Task statement. Repeat the lines below exactly as written, please, from the line with "(585, 134) = (519, 158): blue" to the line with "(568, 152) = (785, 164): white", both lines included, and no others.

BEGIN Entries supplied

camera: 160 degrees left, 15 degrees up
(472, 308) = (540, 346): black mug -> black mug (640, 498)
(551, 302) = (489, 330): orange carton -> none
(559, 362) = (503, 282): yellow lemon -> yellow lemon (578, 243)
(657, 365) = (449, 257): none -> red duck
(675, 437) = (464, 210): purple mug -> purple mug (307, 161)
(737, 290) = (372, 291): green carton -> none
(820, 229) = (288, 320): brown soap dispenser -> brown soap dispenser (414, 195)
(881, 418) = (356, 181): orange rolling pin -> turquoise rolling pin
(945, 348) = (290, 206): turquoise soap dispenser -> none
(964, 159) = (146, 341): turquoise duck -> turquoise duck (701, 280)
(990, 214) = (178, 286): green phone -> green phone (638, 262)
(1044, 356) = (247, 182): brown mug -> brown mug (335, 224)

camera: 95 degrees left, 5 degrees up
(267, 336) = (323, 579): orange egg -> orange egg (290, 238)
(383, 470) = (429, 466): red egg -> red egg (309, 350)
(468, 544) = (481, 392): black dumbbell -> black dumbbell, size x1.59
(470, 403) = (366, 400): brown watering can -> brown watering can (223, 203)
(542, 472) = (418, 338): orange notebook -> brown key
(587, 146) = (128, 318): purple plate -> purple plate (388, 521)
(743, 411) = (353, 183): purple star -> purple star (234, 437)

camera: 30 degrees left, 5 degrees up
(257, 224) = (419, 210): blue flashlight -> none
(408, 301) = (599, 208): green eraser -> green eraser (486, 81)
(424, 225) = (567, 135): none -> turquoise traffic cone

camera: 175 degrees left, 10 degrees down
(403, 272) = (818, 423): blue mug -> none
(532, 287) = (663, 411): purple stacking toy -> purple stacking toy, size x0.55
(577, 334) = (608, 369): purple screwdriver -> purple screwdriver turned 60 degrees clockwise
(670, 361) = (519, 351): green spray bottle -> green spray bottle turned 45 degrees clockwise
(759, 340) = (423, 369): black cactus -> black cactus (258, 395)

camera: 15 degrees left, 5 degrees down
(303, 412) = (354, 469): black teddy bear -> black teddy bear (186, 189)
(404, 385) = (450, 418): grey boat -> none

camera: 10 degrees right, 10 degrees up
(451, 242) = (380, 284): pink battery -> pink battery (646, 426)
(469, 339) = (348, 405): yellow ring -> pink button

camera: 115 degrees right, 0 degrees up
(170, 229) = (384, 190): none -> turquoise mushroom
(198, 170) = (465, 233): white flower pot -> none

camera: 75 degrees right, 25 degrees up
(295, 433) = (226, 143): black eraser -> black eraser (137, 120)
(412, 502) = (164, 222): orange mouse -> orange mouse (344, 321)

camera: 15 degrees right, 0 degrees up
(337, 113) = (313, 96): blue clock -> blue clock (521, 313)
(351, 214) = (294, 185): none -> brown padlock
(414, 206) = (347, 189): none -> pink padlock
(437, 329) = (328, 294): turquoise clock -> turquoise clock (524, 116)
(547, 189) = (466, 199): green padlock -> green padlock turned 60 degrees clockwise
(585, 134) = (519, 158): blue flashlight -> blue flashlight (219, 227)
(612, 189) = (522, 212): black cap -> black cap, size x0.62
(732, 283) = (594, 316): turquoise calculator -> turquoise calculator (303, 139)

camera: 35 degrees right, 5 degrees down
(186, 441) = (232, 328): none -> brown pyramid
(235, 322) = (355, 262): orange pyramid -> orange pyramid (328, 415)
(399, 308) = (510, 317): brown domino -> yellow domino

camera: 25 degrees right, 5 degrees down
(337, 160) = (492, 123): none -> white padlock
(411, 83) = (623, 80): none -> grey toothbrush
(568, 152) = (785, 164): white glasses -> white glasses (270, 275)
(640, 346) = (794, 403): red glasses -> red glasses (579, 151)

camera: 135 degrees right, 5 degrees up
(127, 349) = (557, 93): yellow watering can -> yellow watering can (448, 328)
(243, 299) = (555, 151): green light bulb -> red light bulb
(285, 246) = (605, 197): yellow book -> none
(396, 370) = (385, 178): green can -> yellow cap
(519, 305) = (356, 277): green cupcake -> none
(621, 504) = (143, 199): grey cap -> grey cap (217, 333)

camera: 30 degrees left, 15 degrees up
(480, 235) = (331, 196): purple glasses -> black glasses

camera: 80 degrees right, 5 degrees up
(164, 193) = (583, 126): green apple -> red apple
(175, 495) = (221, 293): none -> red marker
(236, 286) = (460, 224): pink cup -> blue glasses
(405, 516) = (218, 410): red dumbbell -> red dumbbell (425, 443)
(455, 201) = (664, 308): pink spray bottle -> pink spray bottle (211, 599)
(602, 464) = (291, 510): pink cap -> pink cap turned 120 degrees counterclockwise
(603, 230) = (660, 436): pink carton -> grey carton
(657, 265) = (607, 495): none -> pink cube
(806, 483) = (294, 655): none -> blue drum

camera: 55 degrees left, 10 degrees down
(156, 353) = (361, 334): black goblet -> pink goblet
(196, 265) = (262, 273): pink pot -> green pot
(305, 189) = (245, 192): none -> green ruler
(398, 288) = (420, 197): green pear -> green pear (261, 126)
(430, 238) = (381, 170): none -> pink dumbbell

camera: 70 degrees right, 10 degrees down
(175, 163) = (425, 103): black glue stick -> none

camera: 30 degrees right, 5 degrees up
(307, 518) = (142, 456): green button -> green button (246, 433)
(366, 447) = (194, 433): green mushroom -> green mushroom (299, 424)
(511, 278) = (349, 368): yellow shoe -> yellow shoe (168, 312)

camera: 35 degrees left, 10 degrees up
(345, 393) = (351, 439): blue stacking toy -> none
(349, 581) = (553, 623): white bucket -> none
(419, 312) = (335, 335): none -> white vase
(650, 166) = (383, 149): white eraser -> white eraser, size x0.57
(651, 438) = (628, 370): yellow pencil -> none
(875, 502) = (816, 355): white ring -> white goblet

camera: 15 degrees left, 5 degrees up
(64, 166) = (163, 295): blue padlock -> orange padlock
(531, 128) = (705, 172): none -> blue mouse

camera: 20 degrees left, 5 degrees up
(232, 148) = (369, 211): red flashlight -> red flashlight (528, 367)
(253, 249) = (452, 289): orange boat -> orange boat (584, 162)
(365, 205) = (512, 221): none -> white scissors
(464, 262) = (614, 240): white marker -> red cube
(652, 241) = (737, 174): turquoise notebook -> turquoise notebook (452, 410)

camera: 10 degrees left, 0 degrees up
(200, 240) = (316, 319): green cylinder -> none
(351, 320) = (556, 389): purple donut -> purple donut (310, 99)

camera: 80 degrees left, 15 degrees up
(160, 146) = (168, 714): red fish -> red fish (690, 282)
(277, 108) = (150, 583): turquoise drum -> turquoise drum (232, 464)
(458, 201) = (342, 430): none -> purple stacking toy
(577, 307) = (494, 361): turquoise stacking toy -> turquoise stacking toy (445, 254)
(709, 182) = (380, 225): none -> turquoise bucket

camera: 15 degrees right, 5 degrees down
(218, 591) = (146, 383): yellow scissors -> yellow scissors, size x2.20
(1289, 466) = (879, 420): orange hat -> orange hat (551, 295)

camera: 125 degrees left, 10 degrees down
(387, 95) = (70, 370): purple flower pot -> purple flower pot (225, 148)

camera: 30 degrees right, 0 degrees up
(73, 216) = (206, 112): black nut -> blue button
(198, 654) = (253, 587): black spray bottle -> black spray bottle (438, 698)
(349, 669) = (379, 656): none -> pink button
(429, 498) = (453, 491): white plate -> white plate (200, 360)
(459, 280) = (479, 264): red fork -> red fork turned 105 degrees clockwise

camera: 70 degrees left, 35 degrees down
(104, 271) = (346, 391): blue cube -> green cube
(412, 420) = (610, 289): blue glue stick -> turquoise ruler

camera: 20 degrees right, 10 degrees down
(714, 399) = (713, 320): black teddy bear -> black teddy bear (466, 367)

END Entries supplied

Answer area.
(585, 134) = (519, 158): blue flashlight -> blue flashlight (219, 227)
(612, 189) = (522, 212): black cap -> black cap, size x0.62
(732, 283) = (594, 316): turquoise calculator -> turquoise calculator (303, 139)

camera: 35 degrees right, 5 degrees down
(186, 441) = (232, 328): none -> brown pyramid
(235, 322) = (355, 262): orange pyramid -> orange pyramid (328, 415)
(399, 308) = (510, 317): brown domino -> yellow domino

camera: 25 degrees right, 5 degrees down
(337, 160) = (492, 123): none -> white padlock
(411, 83) = (623, 80): none -> grey toothbrush
(568, 152) = (785, 164): white glasses -> white glasses (270, 275)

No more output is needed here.